_What you are asked to do_
After locating the line containing "PIR pin VCC: none -> 3V3" in the entries below, please write out that line and the rest through the end exactly. Omit pictures.

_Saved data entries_
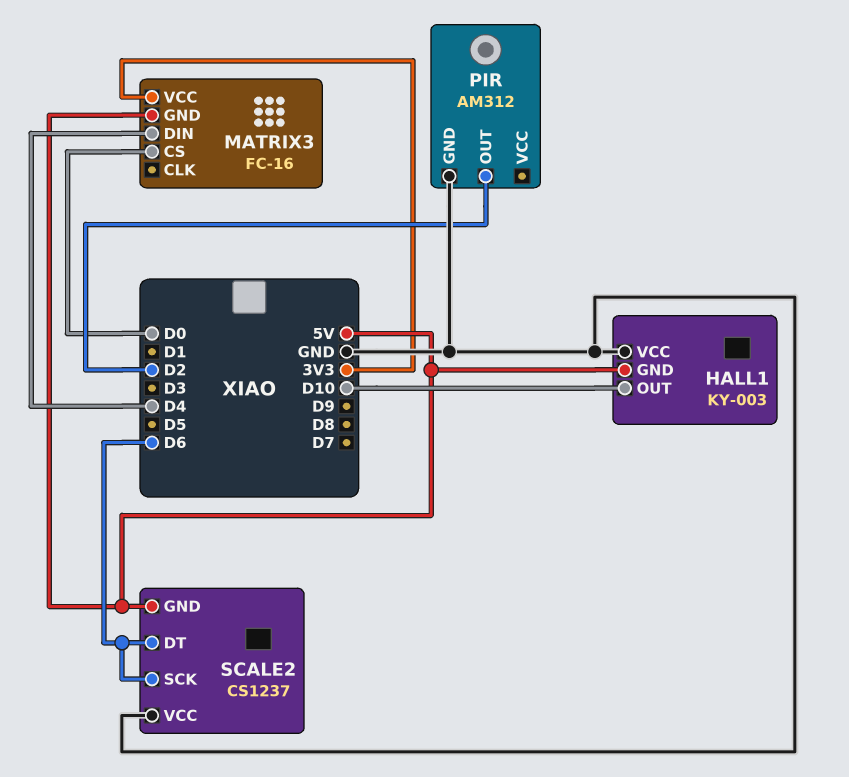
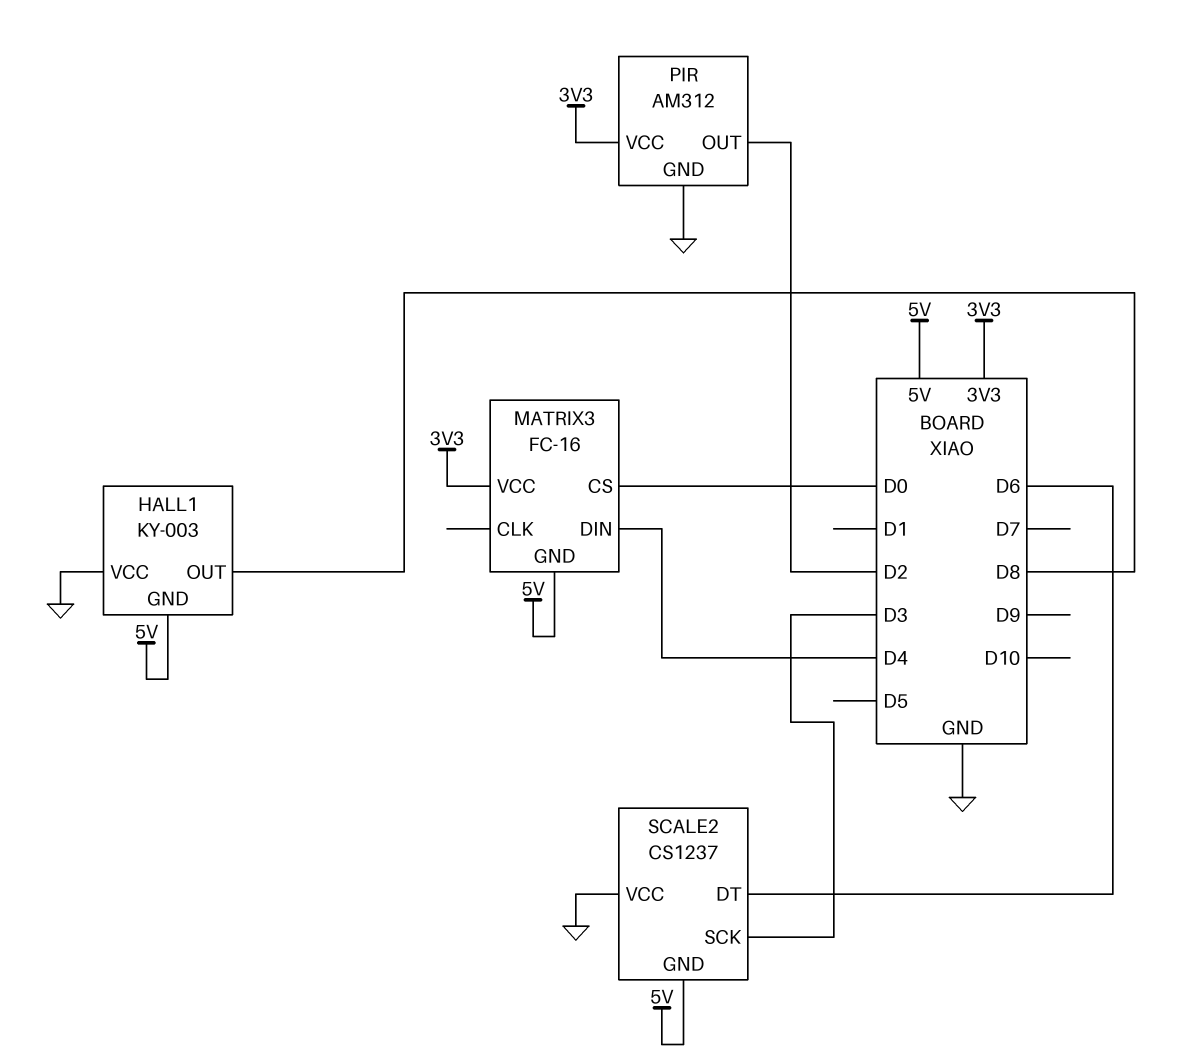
HALL1 pin OUT: D10 -> D8
PIR pin VCC: none -> 3V3
SCALE2 pin SCK: D6 -> D3

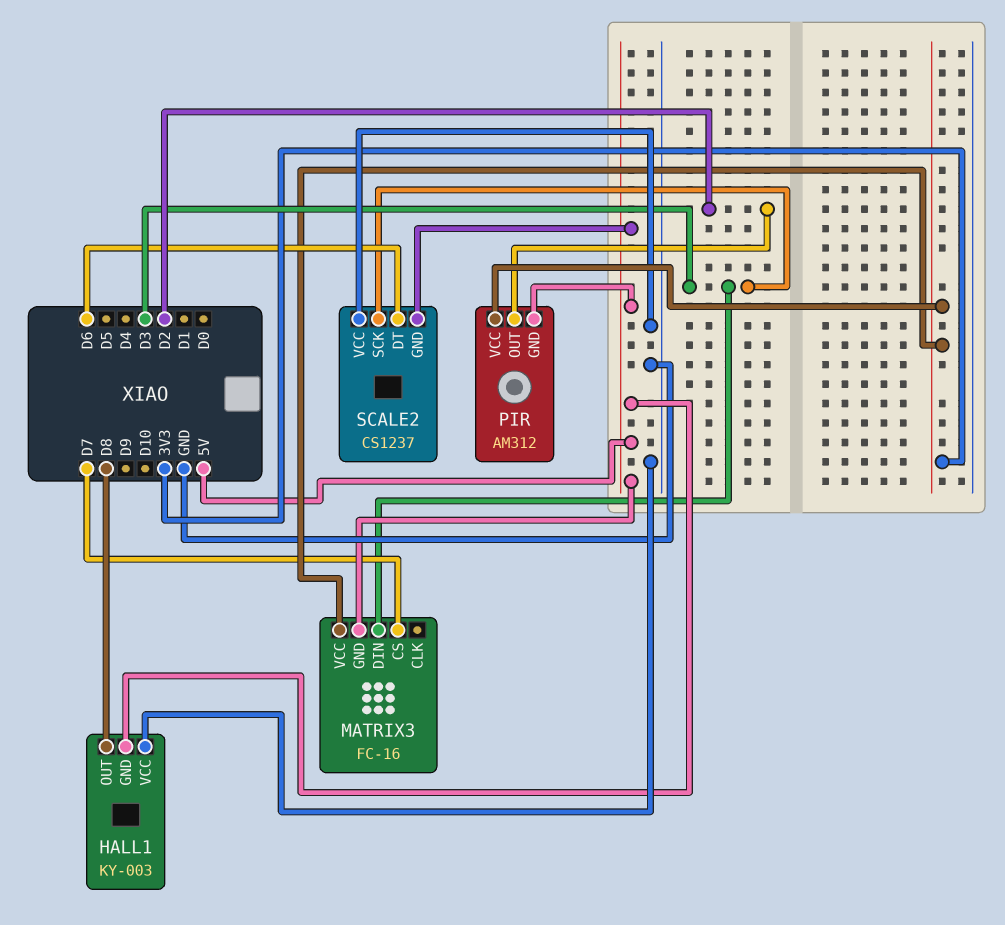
MATRIX3 pin CS: D0 -> D7
MATRIX3 pin DIN: D4 -> D3
PIR pin GND: GND -> 5V

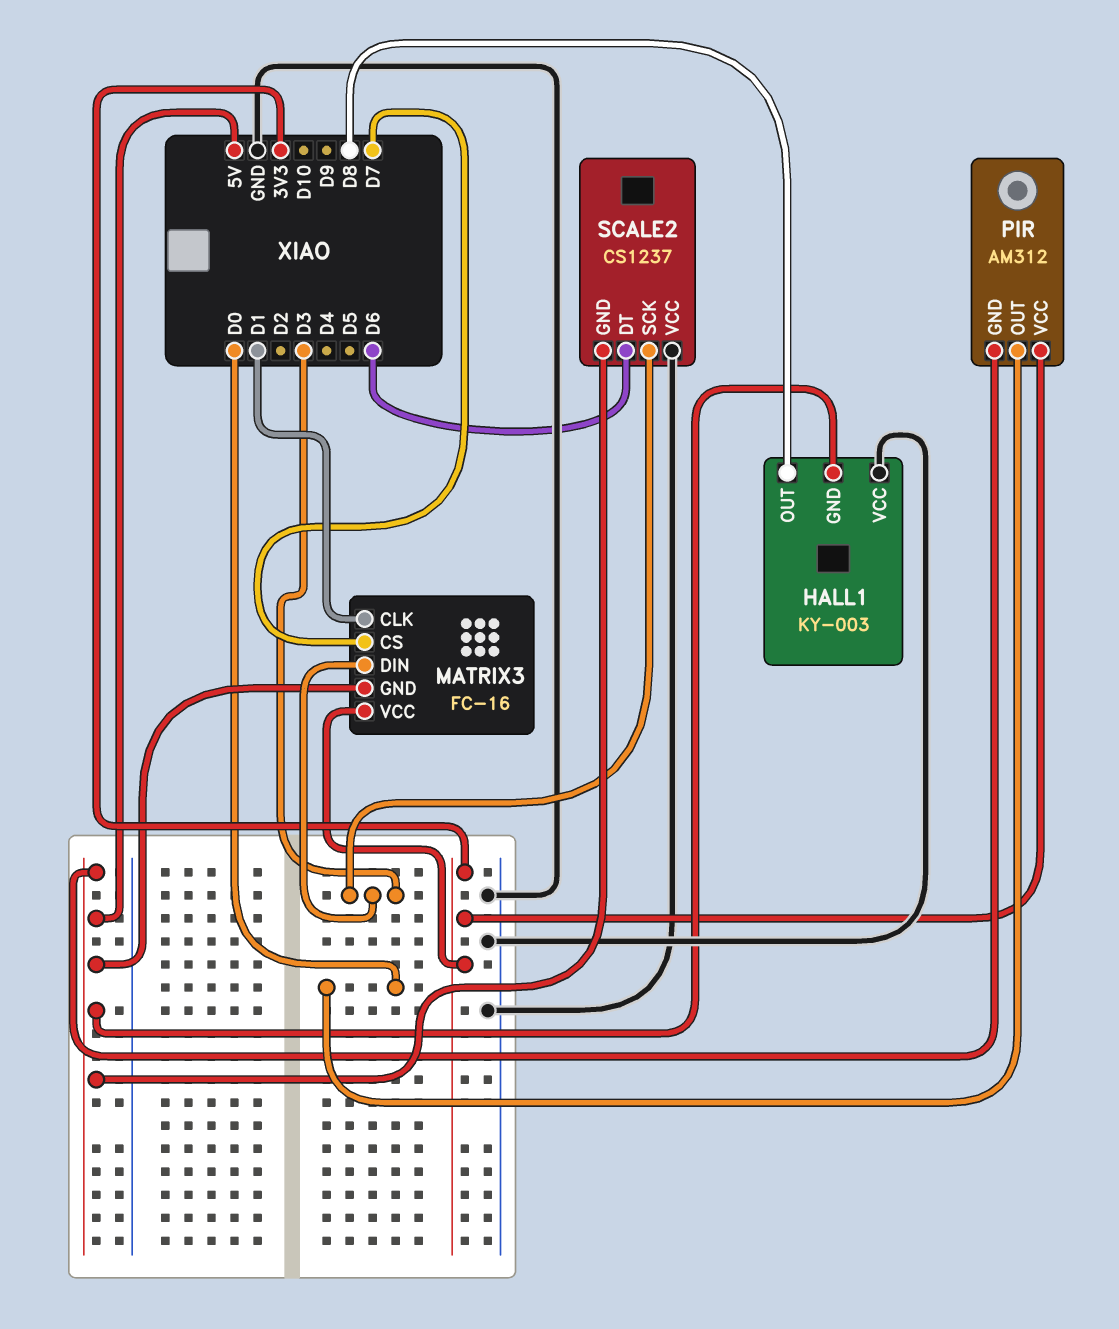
MATRIX3 pin CLK: none -> D1
PIR pin OUT: D2 -> D0

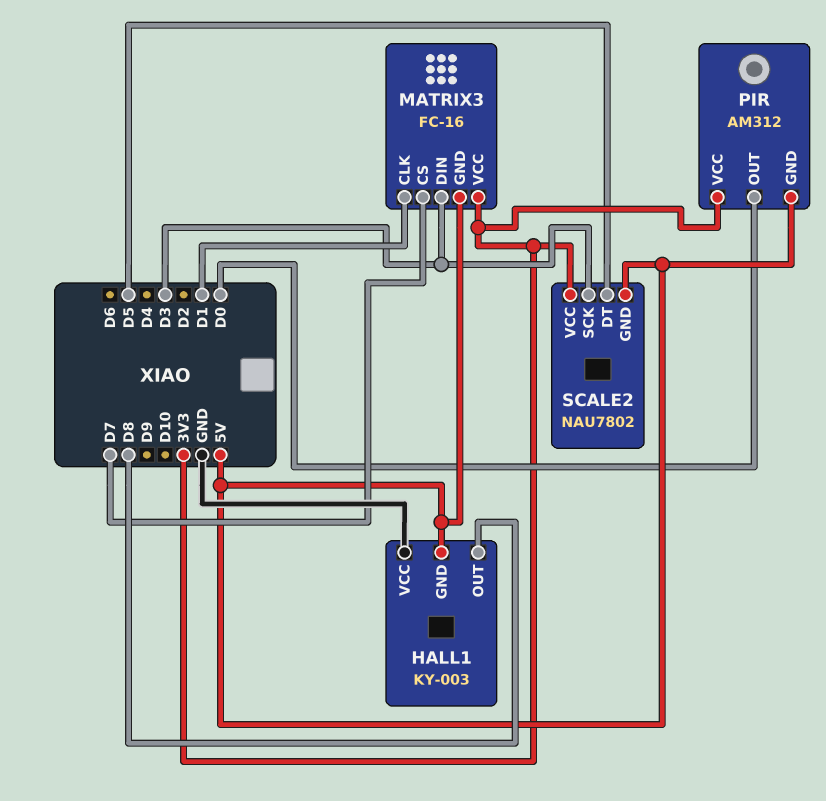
SCALE2: CS1237 -> NAU7802
SCALE2 pin DT: D6 -> D5
SCALE2 pin VCC: GND -> 3V3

_Expected output_
PIR pin VCC: none -> 3V3
SCALE2 pin SCK: D6 -> D3

MATRIX3 pin CS: D0 -> D7
MATRIX3 pin DIN: D4 -> D3
PIR pin GND: GND -> 5V

MATRIX3 pin CLK: none -> D1
PIR pin OUT: D2 -> D0

SCALE2: CS1237 -> NAU7802
SCALE2 pin DT: D6 -> D5
SCALE2 pin VCC: GND -> 3V3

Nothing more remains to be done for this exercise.